[Before-and-after change records]
◆ ◆ ◆
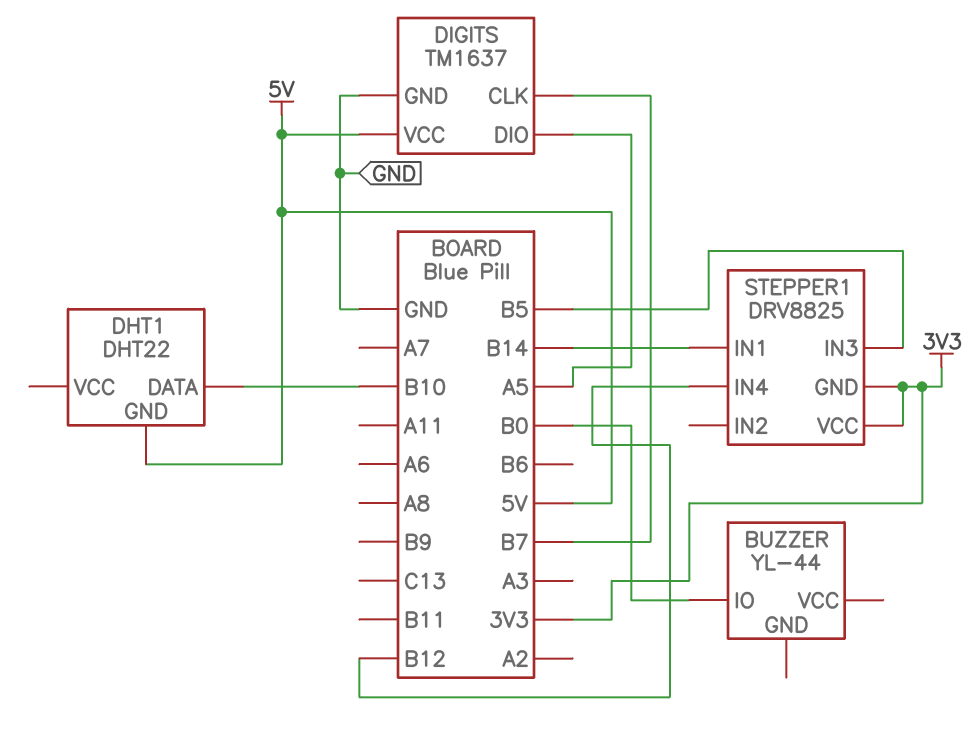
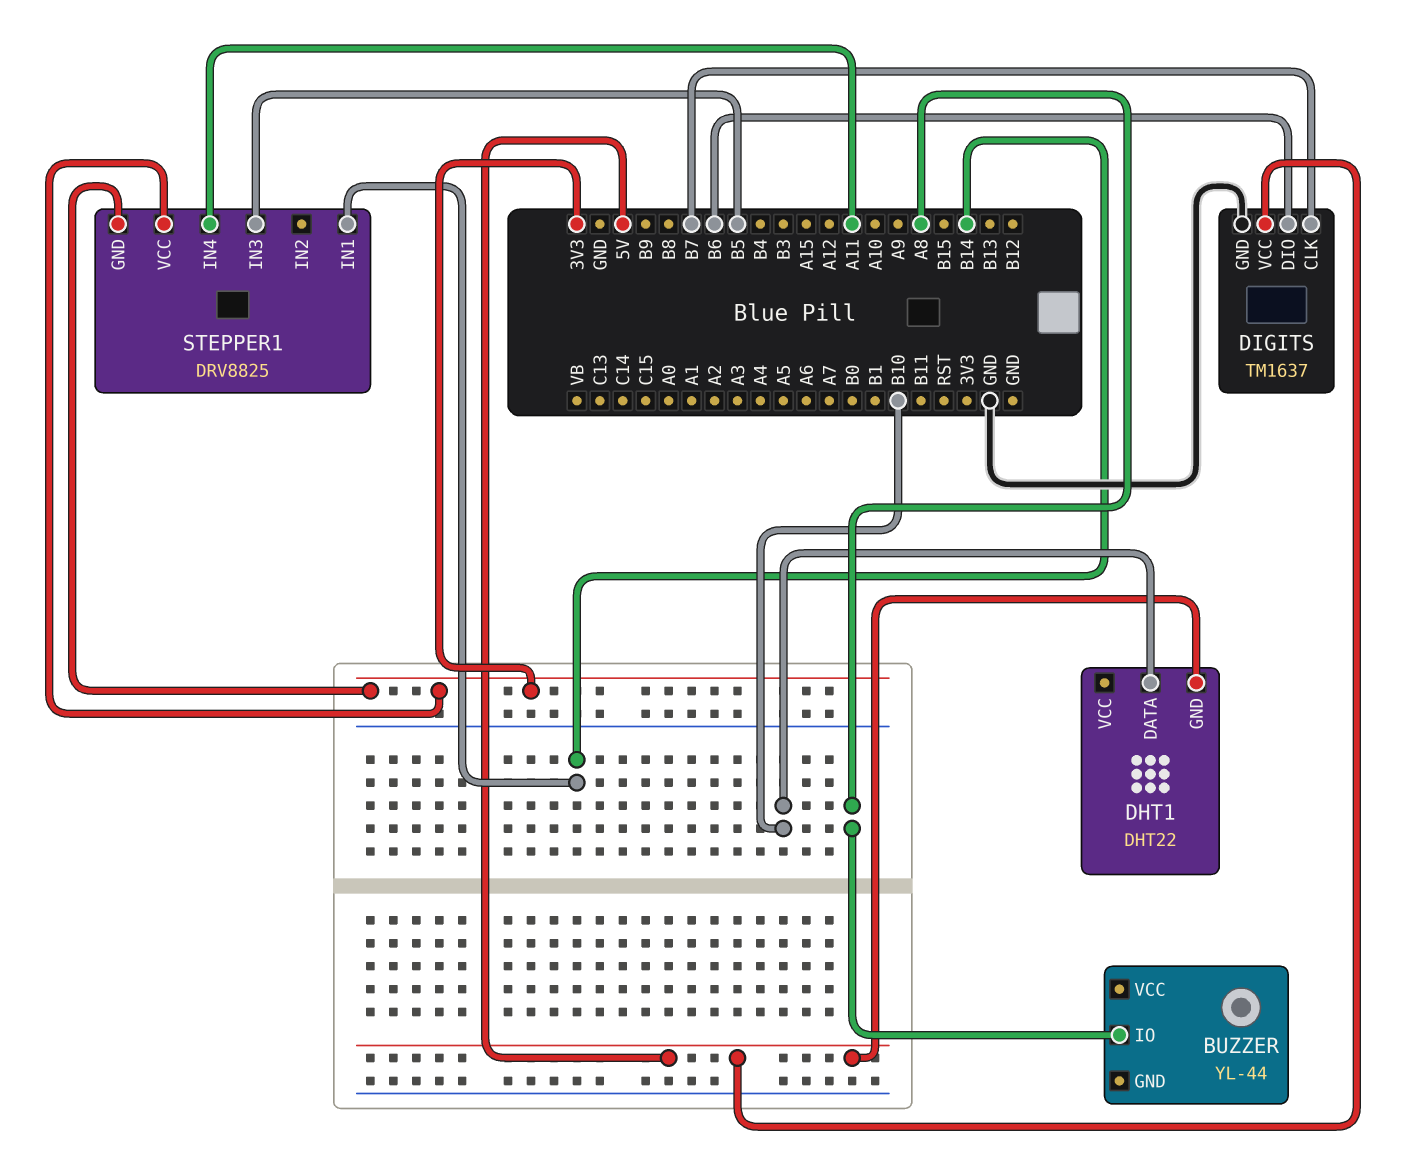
BUZZER pin IO: B0 -> A8
DIGITS pin DIO: A5 -> B6
STEPPER1 pin IN4: B12 -> A11

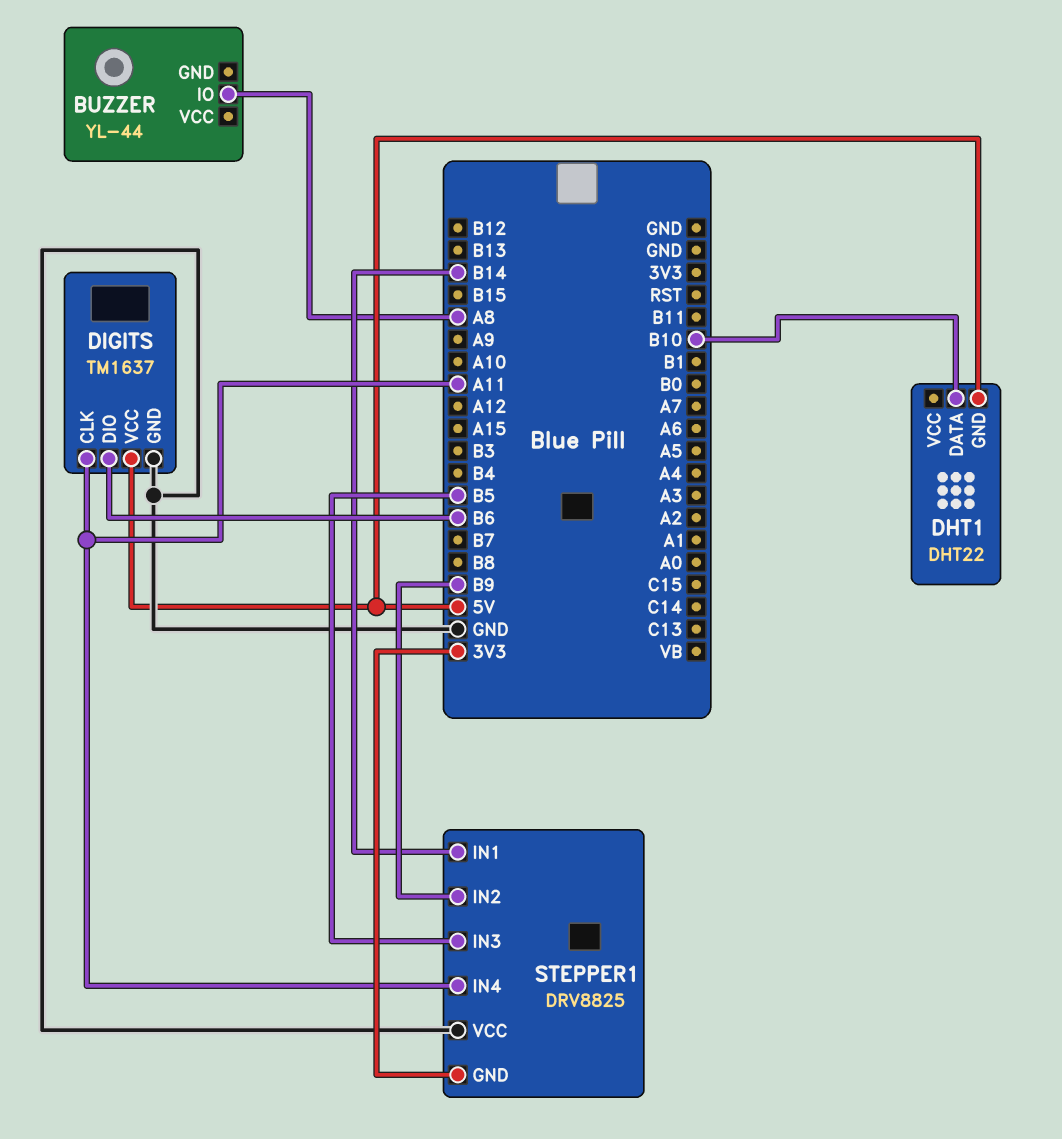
DIGITS pin CLK: B7 -> A11
STEPPER1 pin IN2: none -> B9
STEPPER1 pin VCC: 3V3 -> GND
◆ ◆ ◆
WHAT IS NEEDED:
Set down exactly the lines from the one that contains "STEPPER1 pin IN2: none -> B9" to the final line above, both included, and nothing more.

ANSWER SPACE:
STEPPER1 pin IN2: none -> B9
STEPPER1 pin VCC: 3V3 -> GND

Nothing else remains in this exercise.